> Data supplied
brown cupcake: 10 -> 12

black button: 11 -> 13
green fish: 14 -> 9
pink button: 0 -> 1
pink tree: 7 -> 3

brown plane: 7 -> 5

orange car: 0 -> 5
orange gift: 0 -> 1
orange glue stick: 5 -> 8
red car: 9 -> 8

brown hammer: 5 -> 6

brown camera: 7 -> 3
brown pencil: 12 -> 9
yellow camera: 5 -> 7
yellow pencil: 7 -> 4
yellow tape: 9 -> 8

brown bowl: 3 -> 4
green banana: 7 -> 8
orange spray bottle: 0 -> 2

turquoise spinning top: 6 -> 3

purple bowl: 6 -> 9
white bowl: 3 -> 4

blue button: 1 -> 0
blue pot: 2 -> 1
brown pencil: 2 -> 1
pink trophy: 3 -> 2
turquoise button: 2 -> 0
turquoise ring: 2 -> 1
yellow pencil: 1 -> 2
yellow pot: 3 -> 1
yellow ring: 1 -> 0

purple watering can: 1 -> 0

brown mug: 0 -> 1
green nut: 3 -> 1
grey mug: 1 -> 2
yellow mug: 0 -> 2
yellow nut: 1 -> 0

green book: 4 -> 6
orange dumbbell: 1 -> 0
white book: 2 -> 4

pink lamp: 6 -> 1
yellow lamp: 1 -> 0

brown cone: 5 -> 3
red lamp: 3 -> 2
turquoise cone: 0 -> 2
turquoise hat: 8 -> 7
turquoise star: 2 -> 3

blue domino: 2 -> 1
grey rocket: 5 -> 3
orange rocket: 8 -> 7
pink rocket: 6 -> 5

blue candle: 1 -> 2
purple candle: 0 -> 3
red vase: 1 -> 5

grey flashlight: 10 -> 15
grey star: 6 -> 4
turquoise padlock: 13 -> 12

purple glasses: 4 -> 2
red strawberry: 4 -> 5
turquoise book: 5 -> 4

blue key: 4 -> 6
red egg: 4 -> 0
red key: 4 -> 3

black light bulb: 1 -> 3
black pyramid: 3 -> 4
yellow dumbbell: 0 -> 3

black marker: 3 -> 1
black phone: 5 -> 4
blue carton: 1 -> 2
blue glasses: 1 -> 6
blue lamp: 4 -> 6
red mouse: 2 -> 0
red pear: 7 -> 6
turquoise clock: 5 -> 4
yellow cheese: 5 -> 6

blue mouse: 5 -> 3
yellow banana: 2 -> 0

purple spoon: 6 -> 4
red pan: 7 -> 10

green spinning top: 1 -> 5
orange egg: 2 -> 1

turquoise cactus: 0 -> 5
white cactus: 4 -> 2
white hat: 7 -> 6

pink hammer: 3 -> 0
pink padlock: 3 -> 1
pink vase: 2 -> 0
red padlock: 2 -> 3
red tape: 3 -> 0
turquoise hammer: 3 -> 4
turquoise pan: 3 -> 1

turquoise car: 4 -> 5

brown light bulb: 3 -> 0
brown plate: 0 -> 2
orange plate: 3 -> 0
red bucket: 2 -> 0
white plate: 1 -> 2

> Exercise brief
Each line from the one containing "yellow banana: 2 -> 0" to the close of the records must appear in the output exactly, and no other line.

> Problem solution
yellow banana: 2 -> 0

purple spoon: 6 -> 4
red pan: 7 -> 10

green spinning top: 1 -> 5
orange egg: 2 -> 1

turquoise cactus: 0 -> 5
white cactus: 4 -> 2
white hat: 7 -> 6

pink hammer: 3 -> 0
pink padlock: 3 -> 1
pink vase: 2 -> 0
red padlock: 2 -> 3
red tape: 3 -> 0
turquoise hammer: 3 -> 4
turquoise pan: 3 -> 1

turquoise car: 4 -> 5

brown light bulb: 3 -> 0
brown plate: 0 -> 2
orange plate: 3 -> 0
red bucket: 2 -> 0
white plate: 1 -> 2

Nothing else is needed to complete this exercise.